*WORK TO COMPLETE*: Locate every line below that contains the word "fork" and copy it.

Scene difference descriptions
*-*-*
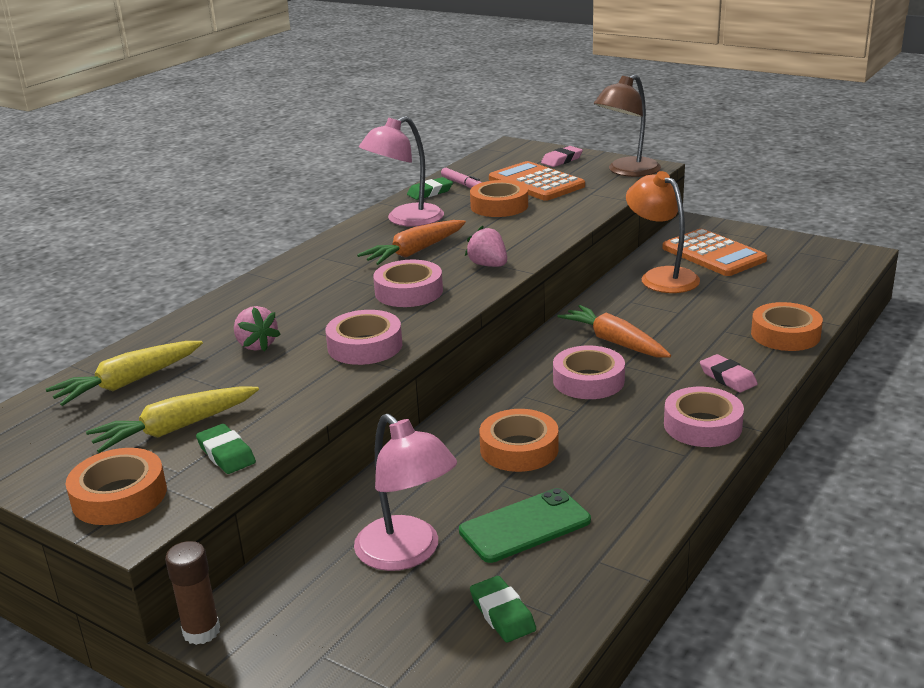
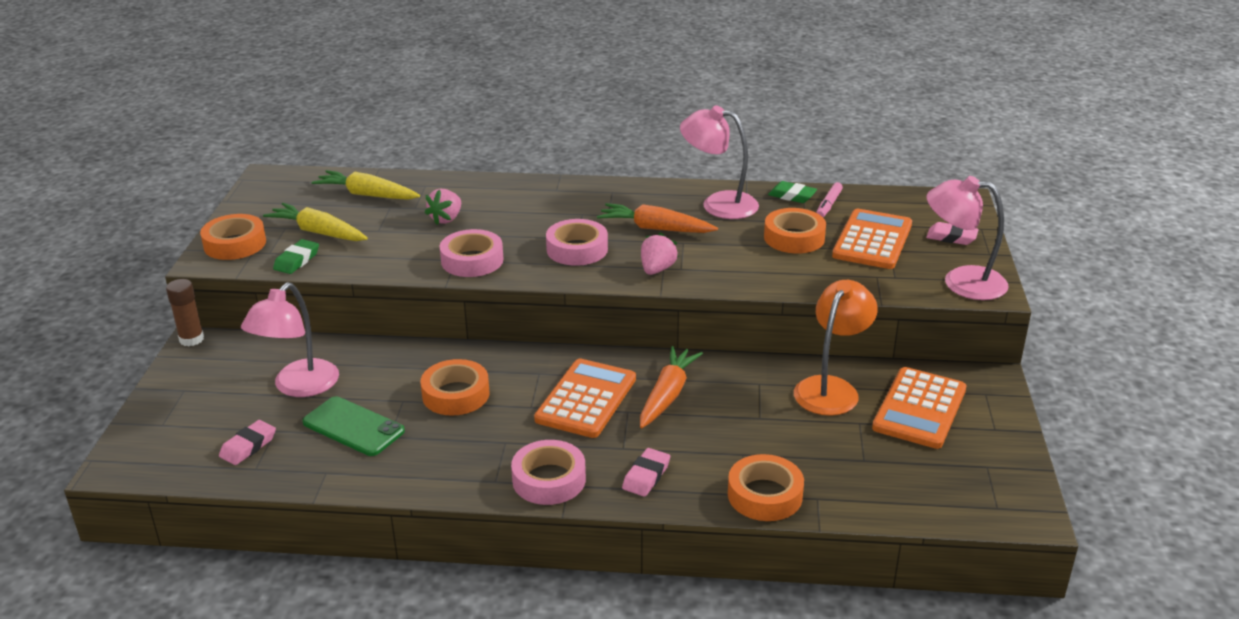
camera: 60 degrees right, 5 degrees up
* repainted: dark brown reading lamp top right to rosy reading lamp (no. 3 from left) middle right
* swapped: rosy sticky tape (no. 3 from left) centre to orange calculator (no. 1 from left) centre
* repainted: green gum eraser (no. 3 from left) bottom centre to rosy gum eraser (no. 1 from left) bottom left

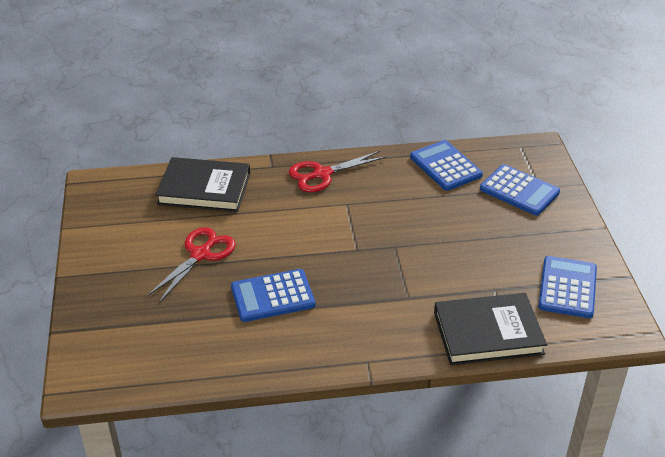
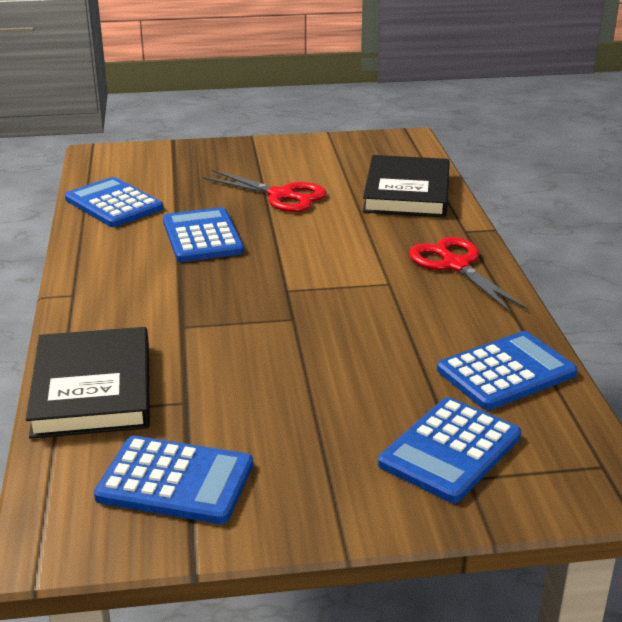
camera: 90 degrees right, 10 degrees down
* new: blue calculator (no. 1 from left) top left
*-*-*
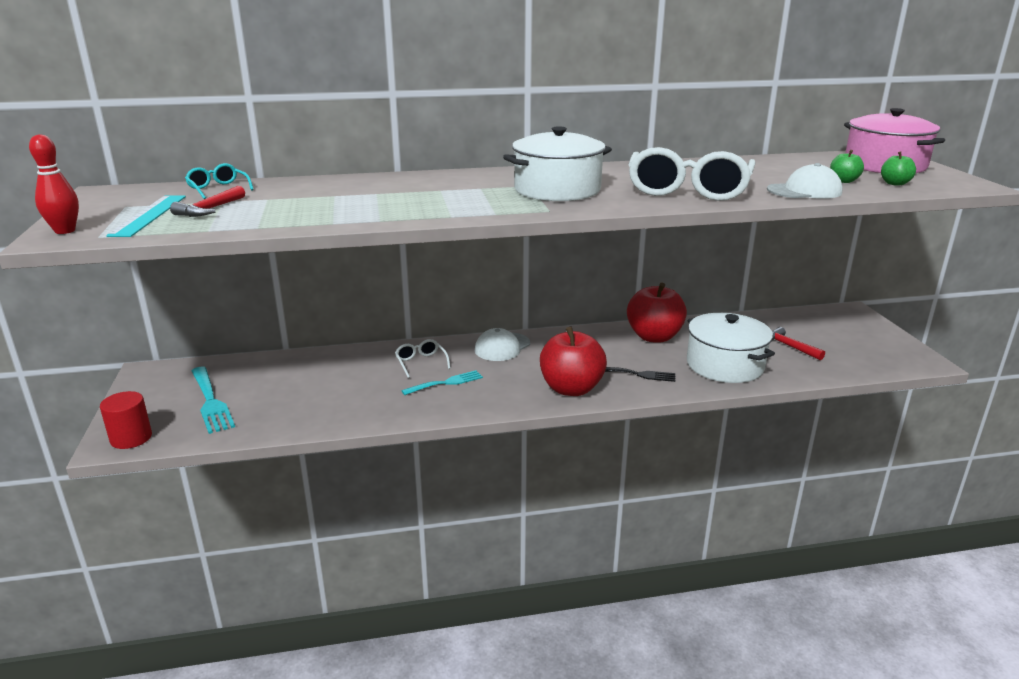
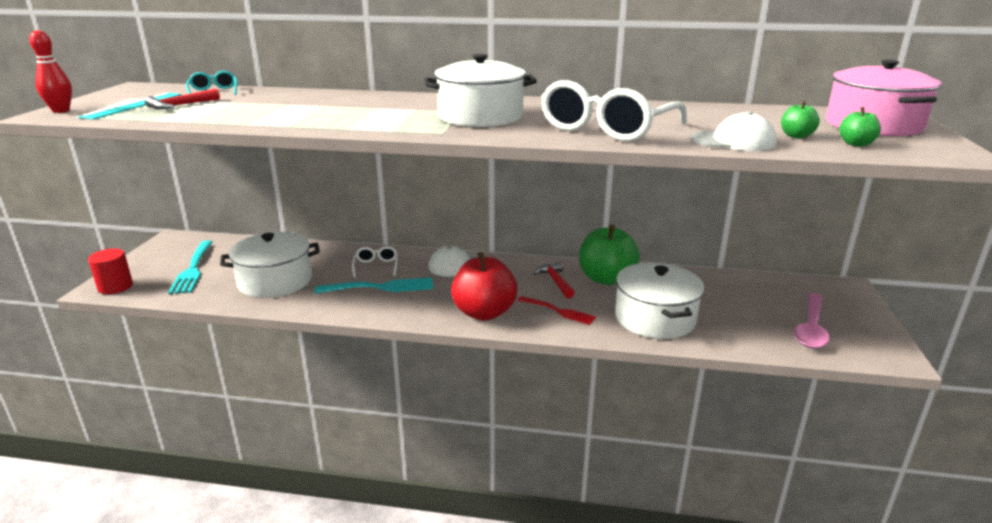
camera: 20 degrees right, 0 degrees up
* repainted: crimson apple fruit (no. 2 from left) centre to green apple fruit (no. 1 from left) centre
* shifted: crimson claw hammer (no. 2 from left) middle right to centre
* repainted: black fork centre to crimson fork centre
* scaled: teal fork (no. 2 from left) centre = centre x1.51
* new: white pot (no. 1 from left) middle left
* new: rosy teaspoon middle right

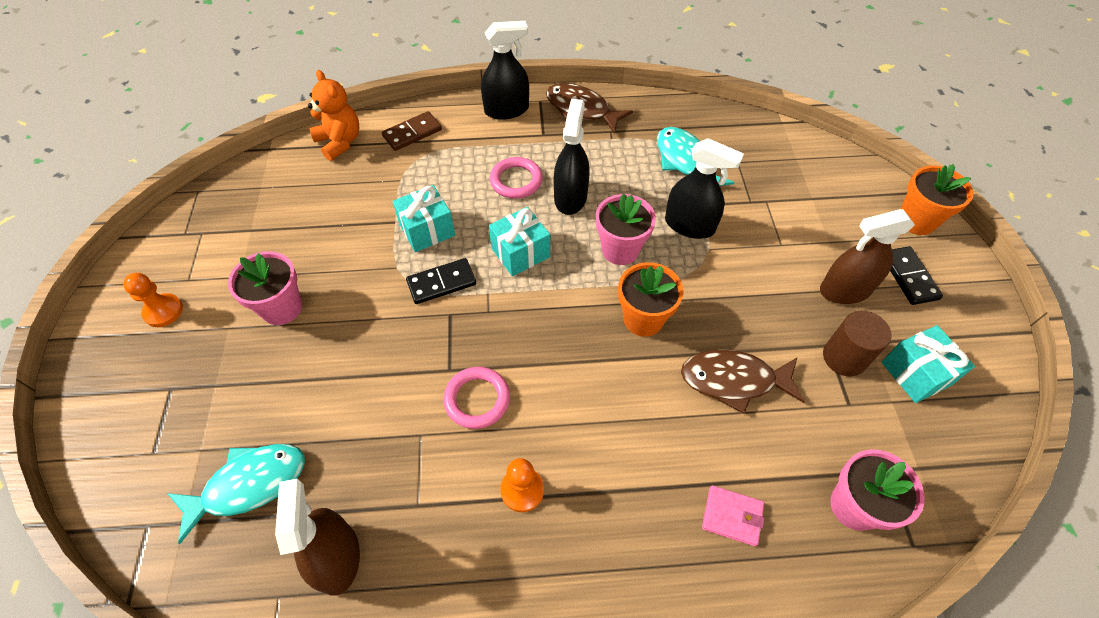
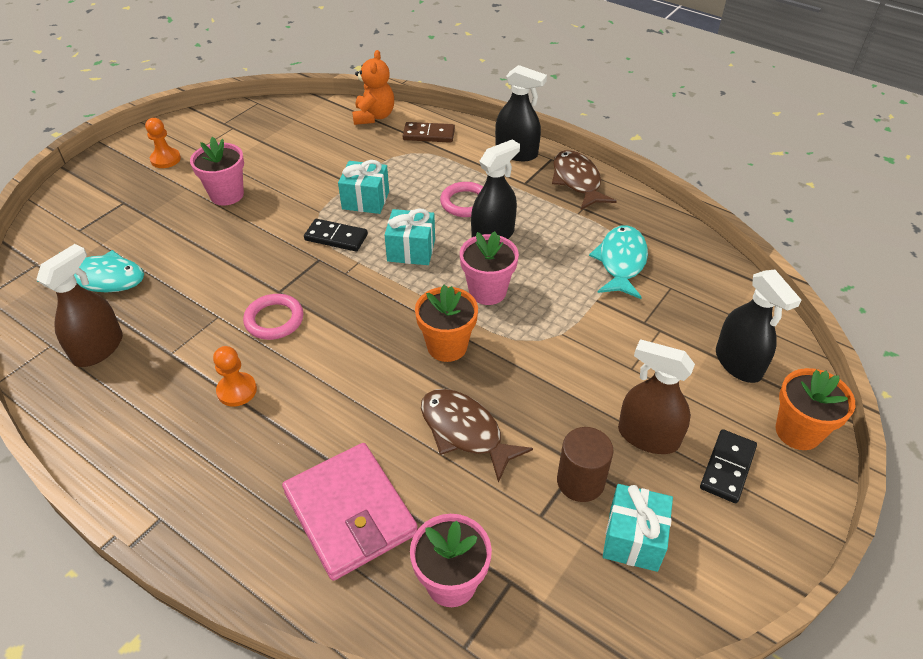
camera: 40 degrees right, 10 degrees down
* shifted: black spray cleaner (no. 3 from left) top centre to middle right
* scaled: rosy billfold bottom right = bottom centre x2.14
*-*-*
*EXERCISE SOLUTION*:
* repainted: black fork centre to crimson fork centre
* scaled: teal fork (no. 2 from left) centre = centre x1.51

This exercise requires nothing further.